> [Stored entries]
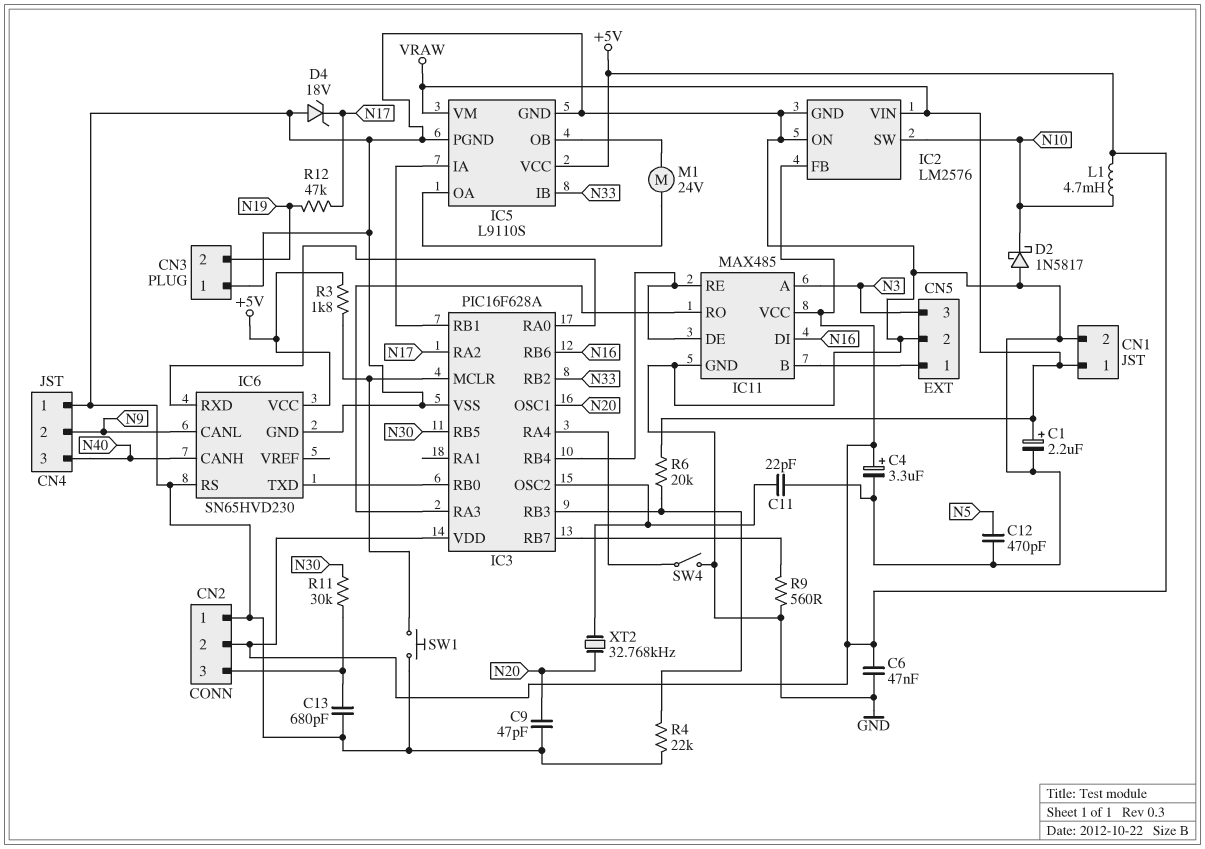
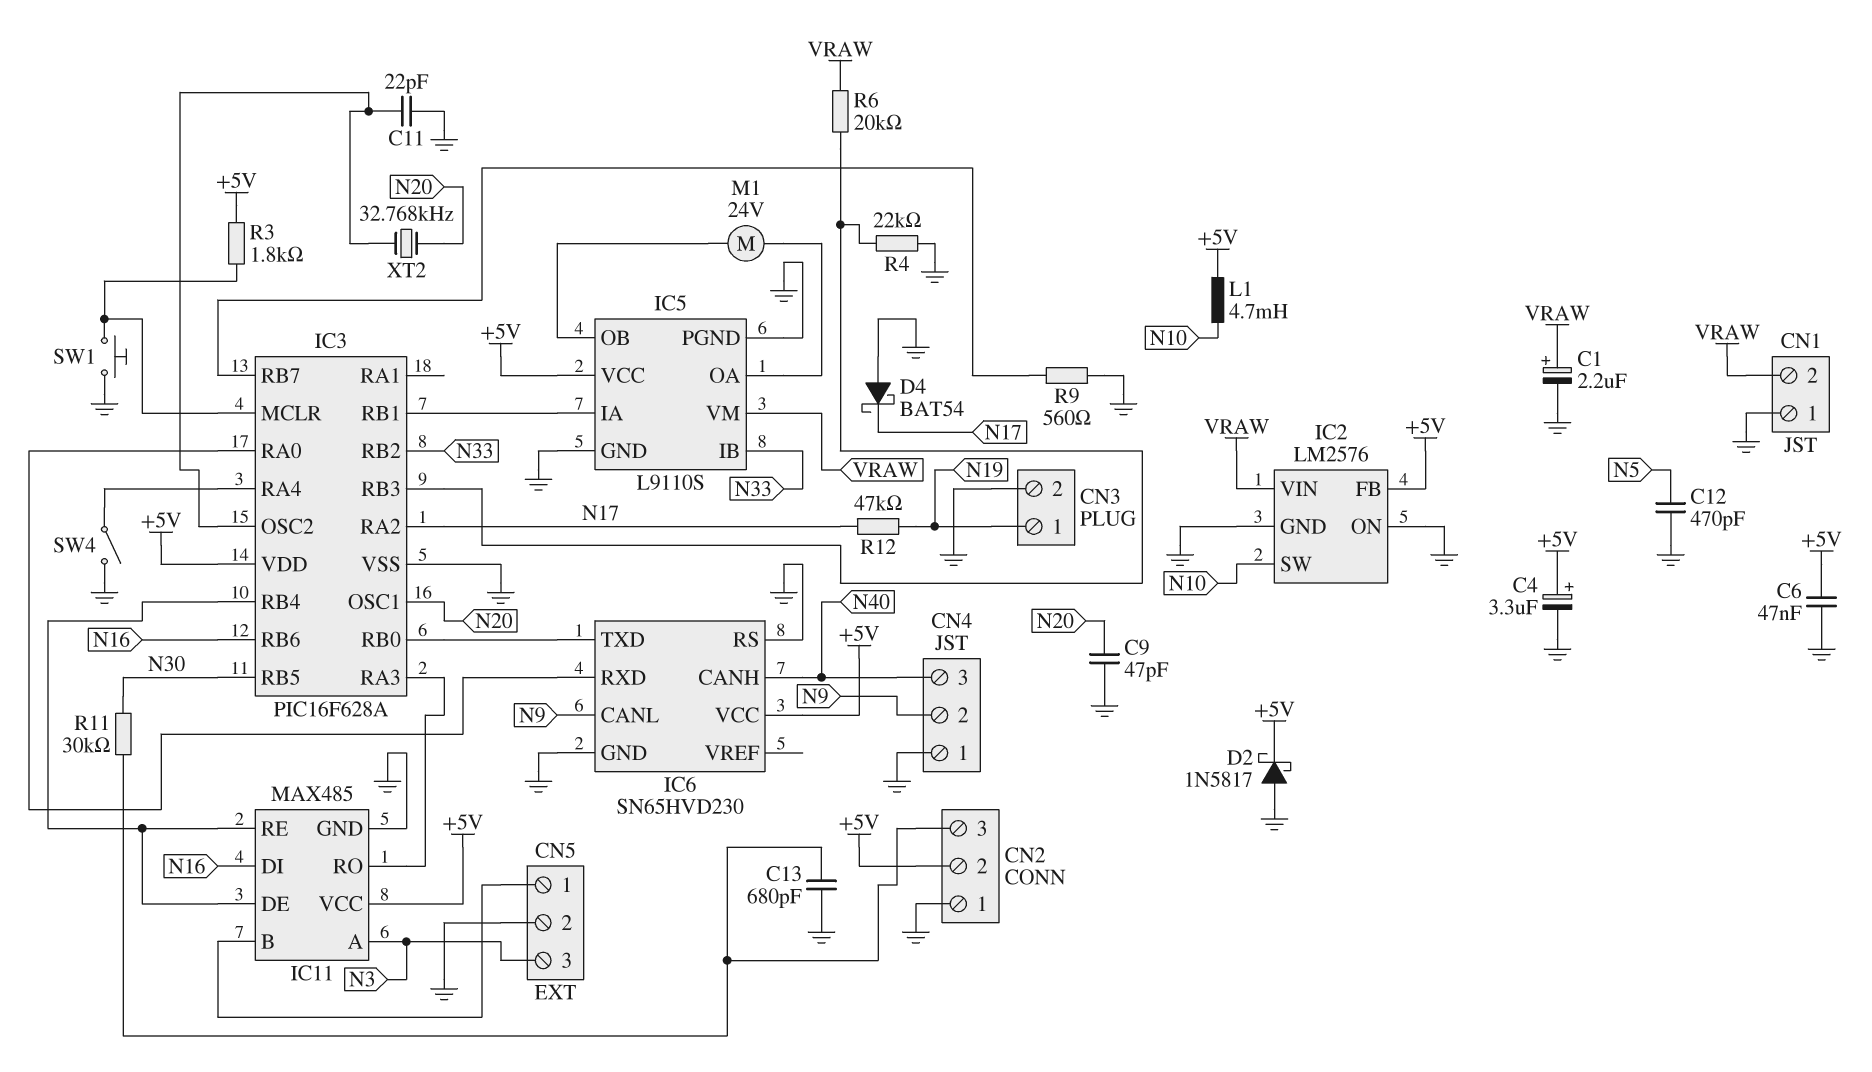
CN1 pin 1: VRAW -> GND
CN1 pin 2: GND -> VRAW
CN3 pin 1: GND -> N19
CN3 pin 2: N19 -> GND
D2: schottky 1N5817 (A GND, K N10) -> schottky 1N5817 (A GND, K +5V)
D4: zener 18V (A GND, K N17) -> schottky BAT54 (A GND, K N17)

> [THE PROBLEM] The result should be an exact copy of every entry above, with no pictures included.

> [YOUR SOLUTION]
CN1 pin 1: VRAW -> GND
CN1 pin 2: GND -> VRAW
CN3 pin 1: GND -> N19
CN3 pin 2: N19 -> GND
D2: schottky 1N5817 (A GND, K N10) -> schottky 1N5817 (A GND, K +5V)
D4: zener 18V (A GND, K N17) -> schottky BAT54 (A GND, K N17)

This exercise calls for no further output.